WRITTEN PROBLEM: Please report every line of the entries below that contains the string "markup" with its case matching exactly.

--- begin STORED DATA ---

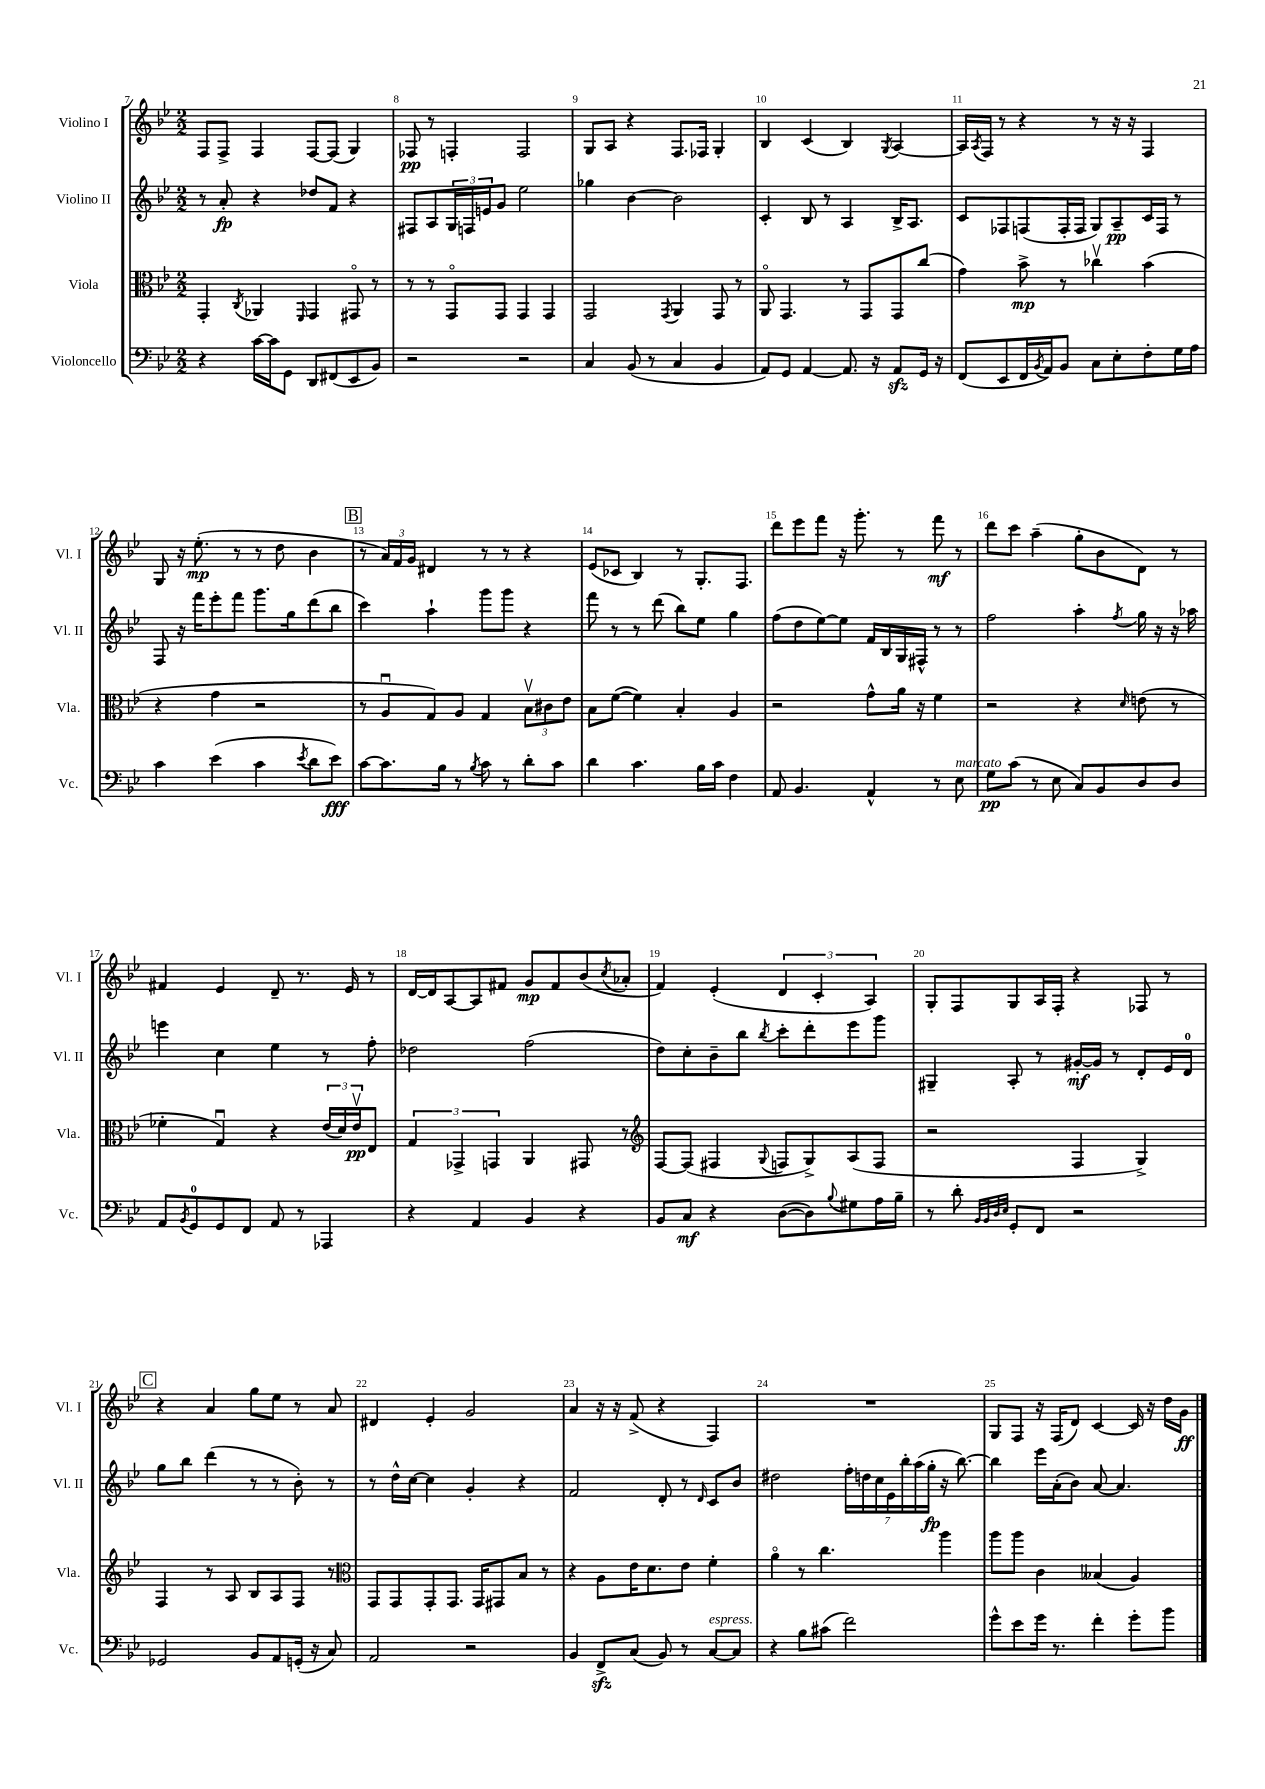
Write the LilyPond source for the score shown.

<<
\new StaffGroup <<
\new Staff = "s0" \with { instrumentName = "Violino I" shortInstrumentName = "Vl. I" } {
    \clef treble \key bes \major \numericTimeSignature \time 2/2
    f8 f8-> f4 f8~ f8( g4) |
    fes8\pp r8 f4-. f2 |
    g8 a8 r4 f8. fes16 g4-. |
    bes4 c'4( bes4) \acciaccatura { g8 } a4~ |
    a16 \acciaccatura { a8 } f16 r8 r4 r8 r16 r16 f4 |
    g8 r16 ees''8.-.\mp( r8 r8 d''8 bes'4 |
    \mark \markup { \box "B" } r8 \tuplet 3/2 { a'16) f'16 g'16 } dis'4 r8 r8 r4 |
    ees'8( ces'8 bes4) r8 g8.-. f8. |
    d'''8 ees'''8 f'''8 r16 g'''8.-. r8 f'''8\mf r8 |
    d'''8 c'''8 a''4--( g''8-. bes'8 d'8) r8 |
    fis'4 ees'4 d'8-- r8. ees'16 r8 |
    d'16~ d'16 a8~ a8 fis'8 g'8\mp fis'8 bes'8( \acciaccatura { c''8 } aes'8-. |
    f'4) ees'4-.( \tuplet 3/2 { d'4 c'4-. a4) } |
    g8-. f8 g8 a16 f16-. r4 fes8 r8 |
    \mark \markup { \box "C" } r4 a'4 g''8 ees''8 r8 a'8 |
    dis'4 ees'4-. g'2 |
    a'4 r16 r16 f'8->( r4 f4) |
    R1 |
    g8 f8 r16 f16( d'8) c'4~ c'16 r16 d''16 g'16\ff \bar "|." |
}
\new Staff = "s1" \with { instrumentName = "Violino II" shortInstrumentName = "Vl. II" } {
    \clef treble \key bes \major \numericTimeSignature \time 2/2
    r8 a'8-.\fp r4 des''8 f'8 r4 |
    fis8 a8 \tuplet 3/2 { g16 f16 e'16 } g'8 ees''2 |
    ges''4 bes'4~ bes'2 |
    c'4-. bes8 r8 a4 bes16-> a8. |
    c'8 fes8 f8( f16-. f16 g8) a8--\pp c'16 f16 r8 |
    f8 r16 f'''16 ees'''8-. f'''8 g'''8. g''16 d'''8( bes''8 |
    \mark \markup { \box "B" } c'''4) a''4-! g'''8 g'''8 r4 |
    f'''8 r8 r8 d'''8( bes''8) ees''8 g''4 |
    f''8( d''8 ees''8~) ees''8 f'16 bes16 g16 fis16-^ r8 r8 |
    f''2 a''4-. \acciaccatura { f''8 } g''16 r16 r16 aes''16 |
    e'''4 c''4 ees''4 r8 f''8-. |
    des''2 f''2( |
    d''8) c''8-. bes'8-- bes''8 \acciaccatura { bes''8 } c'''8-. d'''8-. ees'''8 g'''8 |
    gis4-- a8-. r8 gis'16~-.\mf gis'16 r8 d'8-. ees'16 d'16-0 |
    \mark \markup { \box "C" } g''8 bes''8 d'''4( r8 r8 bes'8-.) r8 |
    r8 d''16-^ c''16~ c''4 g'4-. r4 |
    f'2 d'8-. r8 \grace { d'16 } c'8 bes'8 |
    dis''2 \tuplet 7/4 { f''16-. d''16 c''16 ees'16 bes''16-. a''16( g''16-.\fp } r16 bes''8.~) |
    bes''4 ees'''16 a'16-.( bes'8) a'8~ a'4. \bar "|." |
}
\new Staff = "s2" \with { instrumentName = "Viola" shortInstrumentName = "Vla." } {
    \clef alto \key bes \major \numericTimeSignature \time 2/2
    g,4-. \acciaccatura { c8 } aes,4 \grace { f,16 } g,4 gis,8\flageolet r8 |
    r8 r8 g,8\flageolet g,8 g,4 g,4 |
    g,2 \acciaccatura { g,8 } a,4 g,8 r8 |
    a,8\flageolet g,4. r8 g,8 g,8 c''8( |
    g'4) bes'8->\mp r8 ces''4\upbow bes'4( |
    r4 g'4 r2 |
    \mark \markup { \box "B" } r8 a8\downbow g8) a8 g4 \tuplet 3/2 { bes8\upbow cis'8 ees'8 } |
    bes8 f'8~( f'4) bes4-. a4 |
    r2 g'8-^ a'16 r16 f'4 |
    r2 r4 \grace { d'16 } e'8( r8 |
    fes'4-. g4\downbow) r4 \tuplet 3/2 { ees'16( d'16) ees'16\upbow\pp } ees8 |
    \tuplet 3/2 { g4 ges,4-> g,4 } a,4 gis,8 r8 |
    \clef treble f8~ f8( fis4 \appoggiatura { g8 } f8 g8->) a8( f8 |
    r2 f4 g4->) |
    \mark \markup { \box "C" } f4 r8 a8 bes8 a8 f8 r8 |
    \clef alto g,8 g,8 g,8-. g,8. g,16 gis,8 bes8 r8 |
    r4 a8 ees'16 d'8. ees'8 f'4-. |
    a'4\flageolet r8 c''4. a''4 |
    a''8 a''8 c'4 beses4( a4) \bar "|." |
}
\new Staff = "s3" \with { instrumentName = "Violoncello" shortInstrumentName = "Vc." } {
    \clef bass \key bes \major \numericTimeSignature \time 2/2
    r4 c'16~ c'16 g,8 d,8 fis,8( ees,8 bes,8) |
    r2 r2 |
    c4 bes,8( r8 c4 bes,4 |
    a,8) g,8 a,4~ a,8. r16 a,8\sfz g,16 r16 |
    f,8( ees,8 f,16 \acciaccatura { bes,8 } a,16) bes,8 c8 ees8-. f8-. g16 a16 |
    c'4 ees'4( c'4 \acciaccatura { ees'8 } d'8 ees'8\fff) |
    \mark \markup { \box "B" } c'8~ c'8. bes16 r8 \acciaccatura { bes8 } c'8 r8 d'8-. c'8 |
    d'4 c'4. bes16 c'16 f4 |
    a,8 bes,4. a,4-^ r8 ees8^\markup { \italic "marcato" } |
    g8\pp c'8( r8 ees8 c8) bes,8 d8 d8 |
    a,8 \acciaccatura { bes,8 } g,8-0 g,8 f,8 a,8 r8 aes,,4 |
    r4 a,4 bes,4 r4 |
    bes,8 c8\mf r4 d8~( d8) \appoggiatura { bes8 } gis8 a16 bes16-- |
    r8 d'8-. \grace { bes,32 bes,32 d32 ees32 } g,8-. f,8 r2 |
    \mark \markup { \box "C" } ges,2 bes,8 a,8 g,16-.( r16 c8) |
    a,2 r2 |
    bes,4 f,8->\sfz c8( bes,8) r8 c8~^\markup { \italic "espress." } c8 |
    r4 bes8 cis'8( f'2) |
    g'8-^ ees'8 g'16 r8. f'4-. g'8-. bes'8 \bar "|." |
}
>>
>>
\layout { \context { \Score currentBarNumber = #7 \override BarNumber.break-visibility = ##(#f #t #t) barNumberVisibility = #all-bar-numbers-visible } }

--- end STORED DATA ---

ANSWER BELOW:
    \mark \markup { \box "B" } r8 \tuplet 3/2 { a'16) f'16 g'16 } dis'4 r8 r8 r4 |
    \mark \markup { \box "C" } r4 a'4 g''8 ees''8 r8 a'8 |
    \mark \markup { \box "B" } c'''4) a''4-! g'''8 g'''8 r4 |
    \mark \markup { \box "C" } g''8 bes''8 d'''4( r8 r8 bes'8-.) r8 |
    \mark \markup { \box "B" } r8 a8\downbow g8) a8 g4 \tuplet 3/2 { bes8\upbow cis'8 ees'8 } |
    \mark \markup { \box "C" } f4 r8 a8 bes8 a8 f8 r8 |
    \mark \markup { \box "B" } c'8~ c'8. bes16 r8 \acciaccatura { bes8 } c'8 r8 d'8-. c'8 |
    a,8 bes,4. a,4-^ r8 ees8^\markup { \italic "marcato" } |
    \mark \markup { \box "C" } ges,2 bes,8 a,8 g,16-.( r16 c8) |
    bes,4 f,8->\sfz c8( bes,8) r8 c8~^\markup { \italic "espress." } c8 |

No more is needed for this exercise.